### What needs to be done
Please copy the entries from the start through the line containing "Partner [358, 19]", substituting "Series" for "Satellite" and leaving everything else unchanged.

----- Given data -----

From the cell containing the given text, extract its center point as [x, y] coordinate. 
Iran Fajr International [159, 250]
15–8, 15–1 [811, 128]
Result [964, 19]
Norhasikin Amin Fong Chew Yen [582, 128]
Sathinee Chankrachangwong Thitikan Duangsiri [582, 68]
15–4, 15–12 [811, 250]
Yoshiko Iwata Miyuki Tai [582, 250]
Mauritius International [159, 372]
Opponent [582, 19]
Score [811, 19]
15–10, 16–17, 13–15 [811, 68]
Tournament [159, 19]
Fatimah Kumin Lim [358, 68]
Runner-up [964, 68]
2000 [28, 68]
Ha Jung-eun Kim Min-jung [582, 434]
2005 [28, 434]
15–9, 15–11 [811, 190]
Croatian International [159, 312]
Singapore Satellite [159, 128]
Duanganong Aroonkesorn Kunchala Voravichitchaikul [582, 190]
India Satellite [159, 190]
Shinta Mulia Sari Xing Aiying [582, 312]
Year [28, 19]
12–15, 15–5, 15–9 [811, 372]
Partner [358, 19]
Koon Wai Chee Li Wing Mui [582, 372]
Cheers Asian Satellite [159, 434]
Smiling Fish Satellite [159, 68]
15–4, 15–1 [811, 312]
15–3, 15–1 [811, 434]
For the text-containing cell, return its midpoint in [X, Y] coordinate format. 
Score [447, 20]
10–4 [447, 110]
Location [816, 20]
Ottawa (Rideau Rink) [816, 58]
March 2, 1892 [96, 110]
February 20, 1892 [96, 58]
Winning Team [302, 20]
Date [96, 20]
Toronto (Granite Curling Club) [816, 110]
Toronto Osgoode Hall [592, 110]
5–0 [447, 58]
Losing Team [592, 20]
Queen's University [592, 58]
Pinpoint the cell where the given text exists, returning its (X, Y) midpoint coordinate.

-----

### Complete response
From the cell containing the given text, extract its center point as [x, y] coordinate. 
Iran Fajr International [159, 250]
15–8, 15–1 [811, 128]
Result [964, 19]
Norhasikin Amin Fong Chew Yen [582, 128]
Sathinee Chankrachangwong Thitikan Duangsiri [582, 68]
15–4, 15–12 [811, 250]
Yoshiko Iwata Miyuki Tai [582, 250]
Mauritius International [159, 372]
Opponent [582, 19]
Score [811, 19]
15–10, 16–17, 13–15 [811, 68]
Tournament [159, 19]
Fatimah Kumin Lim [358, 68]
Runner-up [964, 68]
2000 [28, 68]
Ha Jung-eun Kim Min-jung [582, 434]
2005 [28, 434]
15–9, 15–11 [811, 190]
Croatian International [159, 312]
Singapore Series [159, 128]
Duanganong Aroonkesorn Kunchala Voravichitchaikul [582, 190]
India Series [159, 190]
Shinta Mulia Sari Xing Aiying [582, 312]
Year [28, 19]
12–15, 15–5, 15–9 [811, 372]
Partner [358, 19]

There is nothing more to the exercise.